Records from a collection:
....

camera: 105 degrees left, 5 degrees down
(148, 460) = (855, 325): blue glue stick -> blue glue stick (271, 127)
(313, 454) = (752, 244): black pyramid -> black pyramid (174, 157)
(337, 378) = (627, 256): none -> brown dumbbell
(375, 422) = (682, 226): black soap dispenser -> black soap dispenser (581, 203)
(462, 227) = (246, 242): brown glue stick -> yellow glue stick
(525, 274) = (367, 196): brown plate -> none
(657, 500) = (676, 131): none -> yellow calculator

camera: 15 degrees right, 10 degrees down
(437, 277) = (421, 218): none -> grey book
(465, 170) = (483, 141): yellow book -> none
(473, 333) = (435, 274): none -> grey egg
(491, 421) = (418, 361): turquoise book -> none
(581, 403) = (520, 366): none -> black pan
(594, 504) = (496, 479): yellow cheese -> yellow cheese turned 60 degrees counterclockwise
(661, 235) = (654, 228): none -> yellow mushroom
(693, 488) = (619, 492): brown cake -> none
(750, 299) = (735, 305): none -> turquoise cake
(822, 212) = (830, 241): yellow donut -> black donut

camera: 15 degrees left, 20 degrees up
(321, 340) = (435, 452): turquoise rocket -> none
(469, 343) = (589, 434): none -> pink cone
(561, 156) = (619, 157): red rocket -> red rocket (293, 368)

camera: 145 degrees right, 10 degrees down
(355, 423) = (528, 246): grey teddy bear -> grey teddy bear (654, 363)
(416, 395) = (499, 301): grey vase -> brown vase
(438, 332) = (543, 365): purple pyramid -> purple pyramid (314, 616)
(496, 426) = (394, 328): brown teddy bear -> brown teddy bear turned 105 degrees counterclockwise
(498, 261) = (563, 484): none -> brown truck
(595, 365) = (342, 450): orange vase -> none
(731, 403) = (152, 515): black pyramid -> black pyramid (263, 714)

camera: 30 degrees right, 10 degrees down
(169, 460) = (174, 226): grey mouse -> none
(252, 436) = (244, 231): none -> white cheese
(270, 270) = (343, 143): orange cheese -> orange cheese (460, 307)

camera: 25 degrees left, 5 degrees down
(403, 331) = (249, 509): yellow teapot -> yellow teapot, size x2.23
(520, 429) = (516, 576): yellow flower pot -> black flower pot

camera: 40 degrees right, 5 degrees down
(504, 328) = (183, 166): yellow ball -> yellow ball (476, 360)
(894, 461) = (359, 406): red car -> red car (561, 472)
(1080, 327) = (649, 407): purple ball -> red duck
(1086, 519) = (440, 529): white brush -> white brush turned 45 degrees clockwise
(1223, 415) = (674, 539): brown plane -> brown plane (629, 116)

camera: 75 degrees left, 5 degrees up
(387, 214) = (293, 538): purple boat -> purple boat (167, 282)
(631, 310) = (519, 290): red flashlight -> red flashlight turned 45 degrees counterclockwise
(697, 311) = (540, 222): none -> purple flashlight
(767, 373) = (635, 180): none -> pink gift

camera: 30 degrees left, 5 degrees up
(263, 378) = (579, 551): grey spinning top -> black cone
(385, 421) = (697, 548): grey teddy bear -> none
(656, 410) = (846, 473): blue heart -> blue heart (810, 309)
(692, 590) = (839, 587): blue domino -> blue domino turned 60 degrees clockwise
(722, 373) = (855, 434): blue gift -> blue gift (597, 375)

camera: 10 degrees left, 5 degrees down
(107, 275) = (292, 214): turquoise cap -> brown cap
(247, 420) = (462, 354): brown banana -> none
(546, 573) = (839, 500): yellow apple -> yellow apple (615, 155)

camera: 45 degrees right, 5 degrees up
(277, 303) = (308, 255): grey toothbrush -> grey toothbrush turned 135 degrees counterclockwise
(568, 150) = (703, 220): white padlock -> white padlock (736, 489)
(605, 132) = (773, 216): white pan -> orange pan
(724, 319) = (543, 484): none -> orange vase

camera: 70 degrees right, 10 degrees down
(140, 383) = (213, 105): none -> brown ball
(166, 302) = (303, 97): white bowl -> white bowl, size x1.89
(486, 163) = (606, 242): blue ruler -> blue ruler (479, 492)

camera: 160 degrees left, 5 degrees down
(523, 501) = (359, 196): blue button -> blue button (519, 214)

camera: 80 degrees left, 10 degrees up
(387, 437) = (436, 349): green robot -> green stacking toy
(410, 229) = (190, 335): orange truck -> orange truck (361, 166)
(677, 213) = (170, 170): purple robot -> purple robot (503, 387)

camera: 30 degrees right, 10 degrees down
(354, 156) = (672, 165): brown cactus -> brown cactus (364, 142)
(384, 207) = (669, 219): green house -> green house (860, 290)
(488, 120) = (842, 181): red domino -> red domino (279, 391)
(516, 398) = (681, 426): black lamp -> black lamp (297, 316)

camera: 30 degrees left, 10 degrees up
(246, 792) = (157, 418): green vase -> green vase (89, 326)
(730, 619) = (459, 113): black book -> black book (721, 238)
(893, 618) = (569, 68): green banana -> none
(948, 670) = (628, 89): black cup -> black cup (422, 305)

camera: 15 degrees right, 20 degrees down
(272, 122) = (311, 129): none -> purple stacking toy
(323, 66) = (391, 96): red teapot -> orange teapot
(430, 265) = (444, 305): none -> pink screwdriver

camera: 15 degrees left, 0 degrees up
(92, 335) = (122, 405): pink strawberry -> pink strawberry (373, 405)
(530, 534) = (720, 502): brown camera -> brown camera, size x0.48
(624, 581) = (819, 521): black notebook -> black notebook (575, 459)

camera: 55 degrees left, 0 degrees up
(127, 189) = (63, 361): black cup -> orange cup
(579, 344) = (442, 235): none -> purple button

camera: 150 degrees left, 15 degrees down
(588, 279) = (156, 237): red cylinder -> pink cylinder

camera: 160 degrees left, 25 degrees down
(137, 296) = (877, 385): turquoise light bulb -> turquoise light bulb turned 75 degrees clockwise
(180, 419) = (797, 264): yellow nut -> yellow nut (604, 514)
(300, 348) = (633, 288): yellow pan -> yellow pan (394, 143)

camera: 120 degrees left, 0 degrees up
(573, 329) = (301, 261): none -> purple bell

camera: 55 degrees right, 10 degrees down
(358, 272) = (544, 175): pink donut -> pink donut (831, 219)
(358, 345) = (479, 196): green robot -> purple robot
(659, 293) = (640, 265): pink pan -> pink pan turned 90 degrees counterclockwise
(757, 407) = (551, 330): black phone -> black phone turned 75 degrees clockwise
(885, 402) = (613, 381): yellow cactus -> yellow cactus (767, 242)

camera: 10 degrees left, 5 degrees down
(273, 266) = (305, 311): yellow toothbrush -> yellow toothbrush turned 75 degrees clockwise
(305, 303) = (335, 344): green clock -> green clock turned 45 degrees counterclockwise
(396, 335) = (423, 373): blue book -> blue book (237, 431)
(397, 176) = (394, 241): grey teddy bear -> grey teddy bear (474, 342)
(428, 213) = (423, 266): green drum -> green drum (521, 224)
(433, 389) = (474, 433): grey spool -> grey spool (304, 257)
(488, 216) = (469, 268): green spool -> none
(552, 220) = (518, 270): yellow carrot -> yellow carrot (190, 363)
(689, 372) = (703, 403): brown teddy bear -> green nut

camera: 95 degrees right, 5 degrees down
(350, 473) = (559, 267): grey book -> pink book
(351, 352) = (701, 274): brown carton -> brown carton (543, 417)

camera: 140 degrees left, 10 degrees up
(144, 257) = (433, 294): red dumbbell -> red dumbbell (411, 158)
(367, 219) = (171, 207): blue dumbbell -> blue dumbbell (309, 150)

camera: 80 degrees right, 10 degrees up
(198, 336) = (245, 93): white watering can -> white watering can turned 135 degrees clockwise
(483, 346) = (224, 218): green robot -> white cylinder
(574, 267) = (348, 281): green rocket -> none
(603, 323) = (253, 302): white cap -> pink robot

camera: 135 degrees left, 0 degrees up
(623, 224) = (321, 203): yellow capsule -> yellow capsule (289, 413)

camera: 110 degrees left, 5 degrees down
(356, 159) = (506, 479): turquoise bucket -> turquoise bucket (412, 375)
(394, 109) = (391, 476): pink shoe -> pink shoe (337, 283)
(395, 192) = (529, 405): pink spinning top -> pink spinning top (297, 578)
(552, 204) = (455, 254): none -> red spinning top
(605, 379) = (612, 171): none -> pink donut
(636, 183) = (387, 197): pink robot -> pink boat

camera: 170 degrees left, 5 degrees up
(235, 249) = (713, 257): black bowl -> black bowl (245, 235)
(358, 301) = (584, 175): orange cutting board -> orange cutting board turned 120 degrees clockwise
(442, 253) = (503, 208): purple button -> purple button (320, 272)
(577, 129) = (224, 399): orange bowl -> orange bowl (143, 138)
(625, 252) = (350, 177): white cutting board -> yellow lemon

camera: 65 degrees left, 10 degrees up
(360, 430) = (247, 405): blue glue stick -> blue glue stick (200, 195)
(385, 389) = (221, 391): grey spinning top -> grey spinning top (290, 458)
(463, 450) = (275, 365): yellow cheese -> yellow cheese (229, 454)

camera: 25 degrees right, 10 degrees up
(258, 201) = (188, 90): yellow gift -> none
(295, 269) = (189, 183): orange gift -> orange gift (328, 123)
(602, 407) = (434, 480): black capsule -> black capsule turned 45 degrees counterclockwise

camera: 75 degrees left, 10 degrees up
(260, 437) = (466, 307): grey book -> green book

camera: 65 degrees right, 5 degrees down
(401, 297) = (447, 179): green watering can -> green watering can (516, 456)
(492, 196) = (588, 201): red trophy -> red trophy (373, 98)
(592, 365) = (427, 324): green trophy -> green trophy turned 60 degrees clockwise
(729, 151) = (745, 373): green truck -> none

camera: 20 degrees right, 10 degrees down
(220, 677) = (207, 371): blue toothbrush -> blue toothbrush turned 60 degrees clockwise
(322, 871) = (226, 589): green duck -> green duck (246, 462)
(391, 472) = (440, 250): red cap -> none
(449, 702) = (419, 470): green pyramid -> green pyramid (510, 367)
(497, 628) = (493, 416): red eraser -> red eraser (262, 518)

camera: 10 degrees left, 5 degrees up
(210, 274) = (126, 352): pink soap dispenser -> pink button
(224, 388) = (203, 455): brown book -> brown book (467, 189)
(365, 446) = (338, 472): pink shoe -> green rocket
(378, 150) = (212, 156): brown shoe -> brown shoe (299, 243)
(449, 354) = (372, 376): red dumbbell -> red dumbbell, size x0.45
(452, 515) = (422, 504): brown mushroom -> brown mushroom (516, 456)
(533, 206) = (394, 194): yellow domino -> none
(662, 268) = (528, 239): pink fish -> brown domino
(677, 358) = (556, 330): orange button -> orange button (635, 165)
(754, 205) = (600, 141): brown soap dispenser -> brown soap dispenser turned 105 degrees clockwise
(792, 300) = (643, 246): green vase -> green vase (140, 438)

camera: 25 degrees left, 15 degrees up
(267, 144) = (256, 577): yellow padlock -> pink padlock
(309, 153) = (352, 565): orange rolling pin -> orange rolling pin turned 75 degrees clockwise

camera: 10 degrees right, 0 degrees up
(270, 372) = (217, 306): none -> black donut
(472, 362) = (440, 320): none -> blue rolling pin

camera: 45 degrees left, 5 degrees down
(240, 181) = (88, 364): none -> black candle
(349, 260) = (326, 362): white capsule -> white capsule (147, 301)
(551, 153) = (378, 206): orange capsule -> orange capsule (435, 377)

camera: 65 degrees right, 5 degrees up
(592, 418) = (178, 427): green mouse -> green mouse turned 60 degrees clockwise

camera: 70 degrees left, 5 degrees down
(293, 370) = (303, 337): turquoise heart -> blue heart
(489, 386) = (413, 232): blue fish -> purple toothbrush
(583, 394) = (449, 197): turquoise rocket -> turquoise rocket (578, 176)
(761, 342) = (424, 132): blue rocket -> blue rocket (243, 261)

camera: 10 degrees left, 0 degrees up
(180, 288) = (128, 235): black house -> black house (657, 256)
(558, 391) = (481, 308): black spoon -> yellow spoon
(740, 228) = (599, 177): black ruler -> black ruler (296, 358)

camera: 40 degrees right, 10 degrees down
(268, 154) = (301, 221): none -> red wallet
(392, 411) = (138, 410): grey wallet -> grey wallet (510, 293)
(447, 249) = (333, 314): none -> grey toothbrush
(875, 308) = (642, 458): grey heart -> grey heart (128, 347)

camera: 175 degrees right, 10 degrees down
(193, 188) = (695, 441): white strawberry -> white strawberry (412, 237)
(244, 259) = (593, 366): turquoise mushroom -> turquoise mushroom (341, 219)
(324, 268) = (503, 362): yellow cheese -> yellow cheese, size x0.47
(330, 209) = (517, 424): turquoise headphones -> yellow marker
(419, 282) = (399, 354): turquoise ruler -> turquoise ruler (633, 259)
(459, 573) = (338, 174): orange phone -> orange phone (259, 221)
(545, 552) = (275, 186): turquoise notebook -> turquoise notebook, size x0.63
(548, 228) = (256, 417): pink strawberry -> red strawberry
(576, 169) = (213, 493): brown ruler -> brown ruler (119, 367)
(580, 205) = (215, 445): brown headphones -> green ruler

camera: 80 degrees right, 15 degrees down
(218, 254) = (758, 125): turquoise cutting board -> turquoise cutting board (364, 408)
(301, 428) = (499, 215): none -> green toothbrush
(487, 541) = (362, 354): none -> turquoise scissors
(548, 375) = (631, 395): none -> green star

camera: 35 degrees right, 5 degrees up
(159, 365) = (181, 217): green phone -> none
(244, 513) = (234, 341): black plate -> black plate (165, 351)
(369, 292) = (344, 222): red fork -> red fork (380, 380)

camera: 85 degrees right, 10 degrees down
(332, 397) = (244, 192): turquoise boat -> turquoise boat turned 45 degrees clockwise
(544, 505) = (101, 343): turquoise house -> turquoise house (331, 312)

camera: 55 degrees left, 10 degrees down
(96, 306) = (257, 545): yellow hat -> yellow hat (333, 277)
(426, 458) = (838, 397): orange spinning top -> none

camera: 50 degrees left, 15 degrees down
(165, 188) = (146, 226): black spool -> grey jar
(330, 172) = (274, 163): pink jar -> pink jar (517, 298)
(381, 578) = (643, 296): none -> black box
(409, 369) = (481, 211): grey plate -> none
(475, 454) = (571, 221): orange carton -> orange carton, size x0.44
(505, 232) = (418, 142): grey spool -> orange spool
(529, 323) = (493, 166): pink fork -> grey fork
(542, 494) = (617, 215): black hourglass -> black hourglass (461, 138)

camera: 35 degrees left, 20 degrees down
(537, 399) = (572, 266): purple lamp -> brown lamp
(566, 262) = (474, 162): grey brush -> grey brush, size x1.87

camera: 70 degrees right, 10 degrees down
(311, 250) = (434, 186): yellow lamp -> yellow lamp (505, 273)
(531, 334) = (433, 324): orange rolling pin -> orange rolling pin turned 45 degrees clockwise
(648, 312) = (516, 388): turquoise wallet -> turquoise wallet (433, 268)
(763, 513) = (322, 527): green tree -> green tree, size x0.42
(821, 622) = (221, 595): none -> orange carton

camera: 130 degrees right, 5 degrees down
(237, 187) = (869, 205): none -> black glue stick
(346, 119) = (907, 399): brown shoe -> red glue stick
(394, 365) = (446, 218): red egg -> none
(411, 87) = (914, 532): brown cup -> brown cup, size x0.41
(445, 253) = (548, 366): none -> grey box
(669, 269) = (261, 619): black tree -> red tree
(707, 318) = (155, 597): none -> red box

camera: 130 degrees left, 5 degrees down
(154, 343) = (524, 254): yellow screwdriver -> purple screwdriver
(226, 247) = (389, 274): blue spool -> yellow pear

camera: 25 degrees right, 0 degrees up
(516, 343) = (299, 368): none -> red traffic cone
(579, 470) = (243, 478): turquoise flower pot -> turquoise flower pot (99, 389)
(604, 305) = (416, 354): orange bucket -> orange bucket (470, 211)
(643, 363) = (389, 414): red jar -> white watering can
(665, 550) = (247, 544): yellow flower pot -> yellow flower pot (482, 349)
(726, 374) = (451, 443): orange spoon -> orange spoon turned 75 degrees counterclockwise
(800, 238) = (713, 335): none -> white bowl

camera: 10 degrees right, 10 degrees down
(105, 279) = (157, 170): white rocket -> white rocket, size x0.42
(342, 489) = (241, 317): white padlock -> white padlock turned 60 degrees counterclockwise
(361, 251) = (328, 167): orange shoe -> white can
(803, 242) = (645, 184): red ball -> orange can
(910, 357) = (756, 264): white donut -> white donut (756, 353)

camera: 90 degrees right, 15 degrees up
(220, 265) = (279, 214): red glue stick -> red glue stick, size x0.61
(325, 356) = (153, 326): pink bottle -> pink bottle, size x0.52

....

Task directions →
How many lines in the records above contain the word "ball"? Reply with the number and nothing more.

Result for this task →
4